→ Information provided
-----

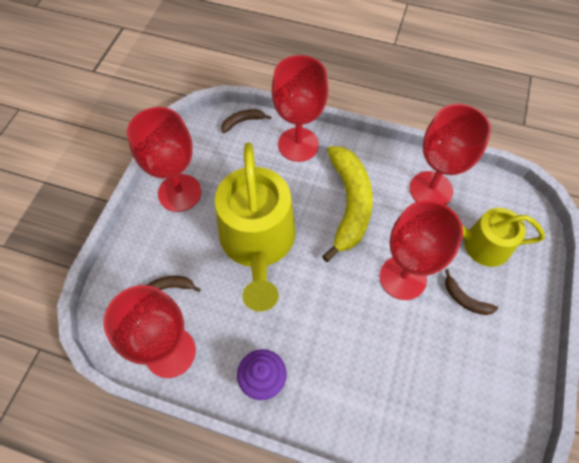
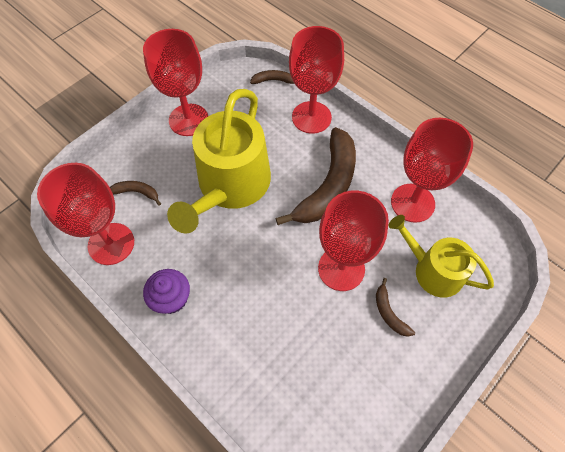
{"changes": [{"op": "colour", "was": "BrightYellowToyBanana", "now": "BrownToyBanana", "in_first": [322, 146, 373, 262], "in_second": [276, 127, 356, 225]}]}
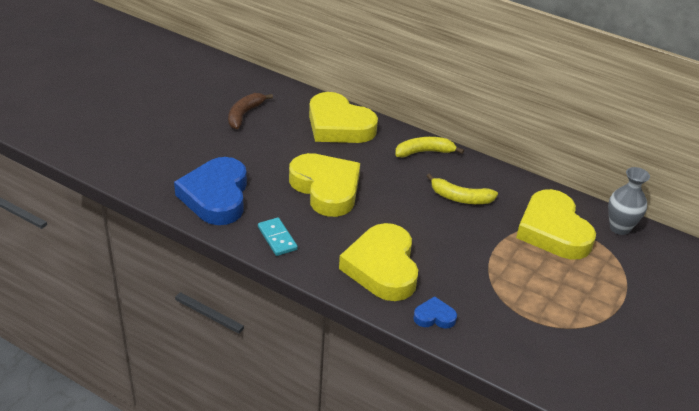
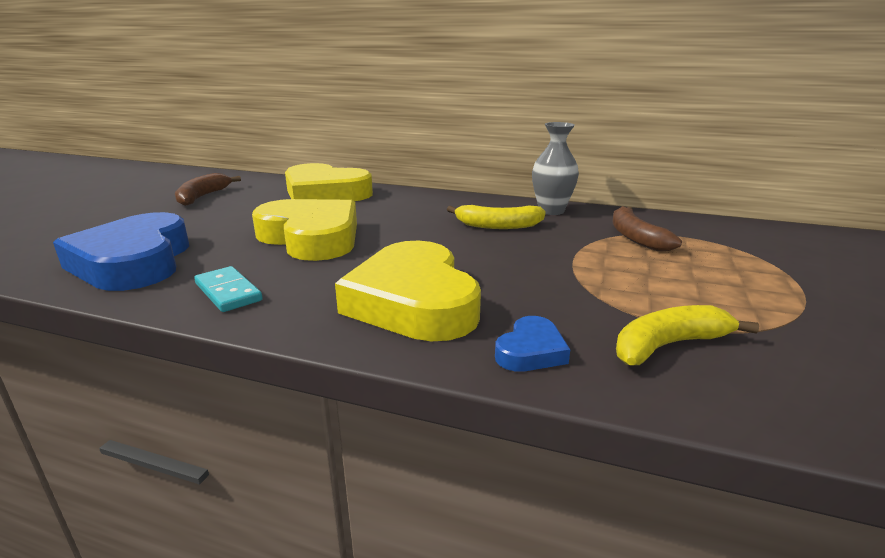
{"changes": [{"op": "relocated", "was": "BrightYellowToyBanana", "in_first": [395, 137, 464, 158], "in_second": [616, 305, 759, 365]}, {"op": "relocated", "was": "GrayFlowerVase", "in_first": [608, 167, 650, 235], "in_second": [532, 122, 579, 215]}, {"op": "exchanged", "was": "BrightYellowHeartShape", "now": "BrownToyBanana", "in_first": [516, 189, 596, 260], "in_second": [613, 206, 682, 251]}, {"op": "spun", "was": "RoyalBlueHeartShape", "in_first": [413, 296, 457, 329], "in_second": [495, 316, 570, 372], "clockwise": 135}]}
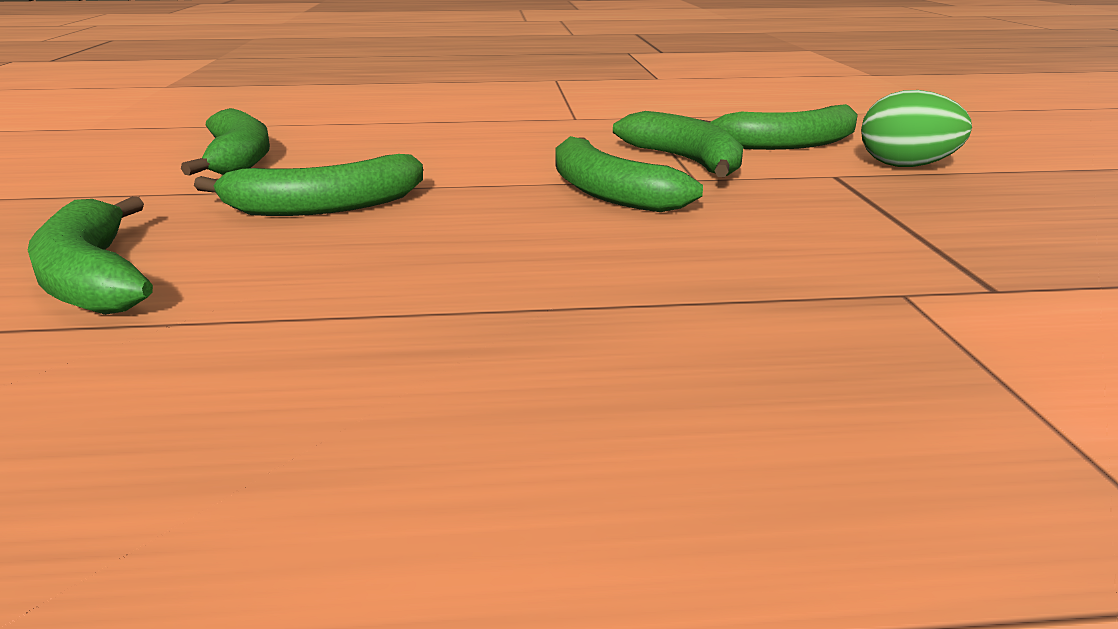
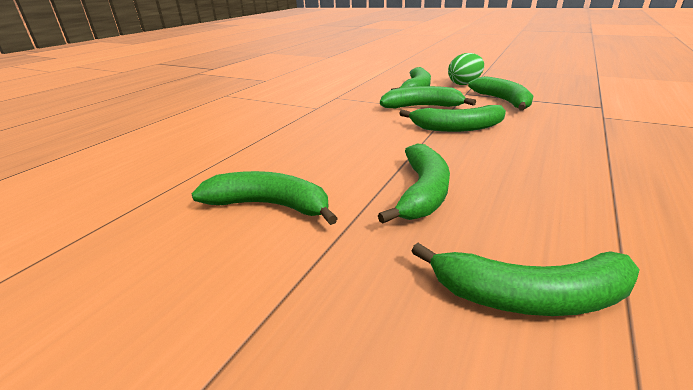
{"changes": [{"op": "appeared", "now": "LeafGreenToyBanana", "in_second": [468, 76, 534, 111]}]}
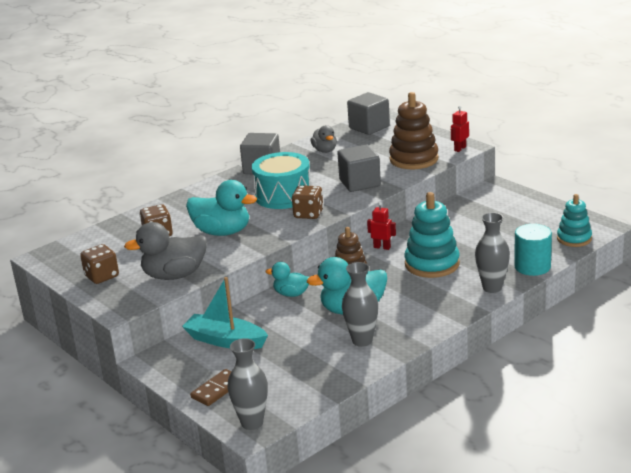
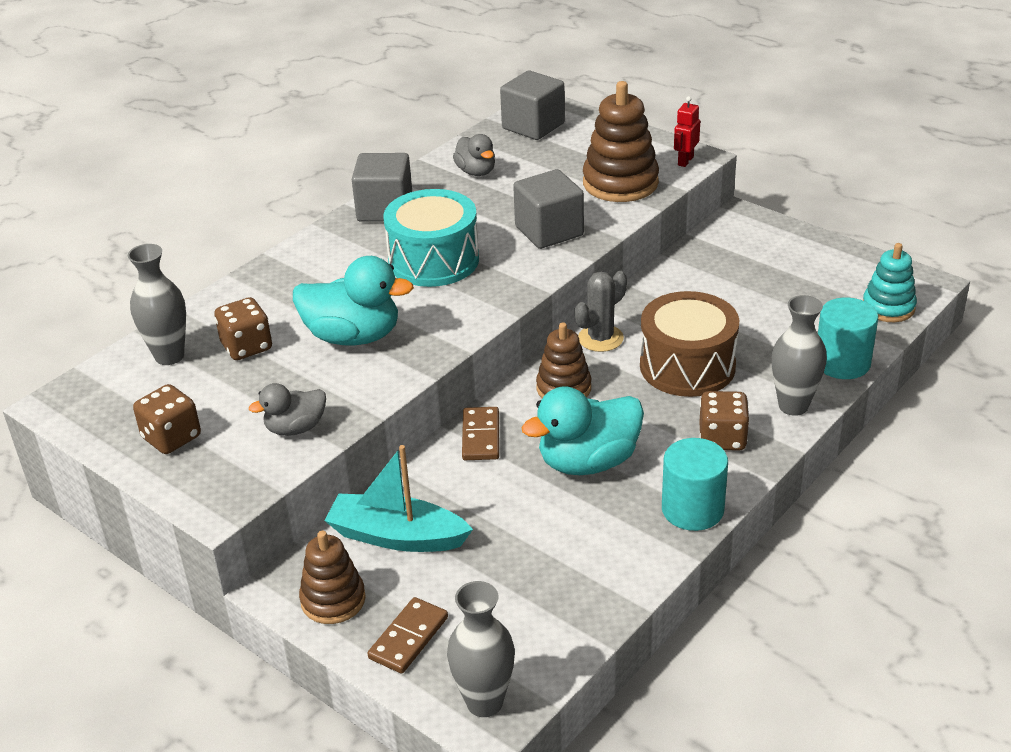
{"changes": [{"op": "relocated", "was": "BrownGameDie", "in_first": [292, 185, 324, 219], "in_second": [699, 391, 750, 451]}, {"op": "exchanged", "was": "TealStackingToy", "now": "BrownSnareDrum", "in_first": [404, 192, 460, 278], "in_second": [640, 291, 739, 397]}, {"op": "exchanged", "was": "ScarletRobot", "now": "GrayPricklyPlant", "in_first": [367, 202, 396, 250], "in_second": [575, 271, 627, 352]}, {"op": "size", "was": "GrayToyDuck", "in_first": [124, 222, 207, 280], "in_second": [249, 383, 326, 436], "ratio": 0.58}, {"op": "exchanged", "was": "TealToyDuck", "now": "BrownDominoTile", "in_first": [265, 262, 309, 297], "in_second": [462, 407, 499, 460]}, {"op": "relocated", "was": "GrayFlowerVase", "in_first": [342, 262, 378, 347], "in_second": [128, 244, 186, 365]}, {"op": "appeared", "now": "TealCylinder", "in_second": [662, 438, 728, 531]}, {"op": "appeared", "now": "BrownStackingToy", "in_second": [299, 531, 366, 624]}]}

-----

→ Exercise brief
The whole of the data above needs retyping exactly, with pictures omitted.

→ Reply
{"changes": [{"op": "colour", "was": "BrightYellowToyBanana", "now": "BrownToyBanana", "in_first": [322, 146, 373, 262], "in_second": [276, 127, 356, 225]}]}
{"changes": [{"op": "relocated", "was": "BrightYellowToyBanana", "in_first": [395, 137, 464, 158], "in_second": [616, 305, 759, 365]}, {"op": "relocated", "was": "GrayFlowerVase", "in_first": [608, 167, 650, 235], "in_second": [532, 122, 579, 215]}, {"op": "exchanged", "was": "BrightYellowHeartShape", "now": "BrownToyBanana", "in_first": [516, 189, 596, 260], "in_second": [613, 206, 682, 251]}, {"op": "spun", "was": "RoyalBlueHeartShape", "in_first": [413, 296, 457, 329], "in_second": [495, 316, 570, 372], "clockwise": 135}]}
{"changes": [{"op": "appeared", "now": "LeafGreenToyBanana", "in_second": [468, 76, 534, 111]}]}
{"changes": [{"op": "relocated", "was": "BrownGameDie", "in_first": [292, 185, 324, 219], "in_second": [699, 391, 750, 451]}, {"op": "exchanged", "was": "TealStackingToy", "now": "BrownSnareDrum", "in_first": [404, 192, 460, 278], "in_second": [640, 291, 739, 397]}, {"op": "exchanged", "was": "ScarletRobot", "now": "GrayPricklyPlant", "in_first": [367, 202, 396, 250], "in_second": [575, 271, 627, 352]}, {"op": "size", "was": "GrayToyDuck", "in_first": [124, 222, 207, 280], "in_second": [249, 383, 326, 436], "ratio": 0.58}, {"op": "exchanged", "was": "TealToyDuck", "now": "BrownDominoTile", "in_first": [265, 262, 309, 297], "in_second": [462, 407, 499, 460]}, {"op": "relocated", "was": "GrayFlowerVase", "in_first": [342, 262, 378, 347], "in_second": [128, 244, 186, 365]}, {"op": "appeared", "now": "TealCylinder", "in_second": [662, 438, 728, 531]}, {"op": "appeared", "now": "BrownStackingToy", "in_second": [299, 531, 366, 624]}]}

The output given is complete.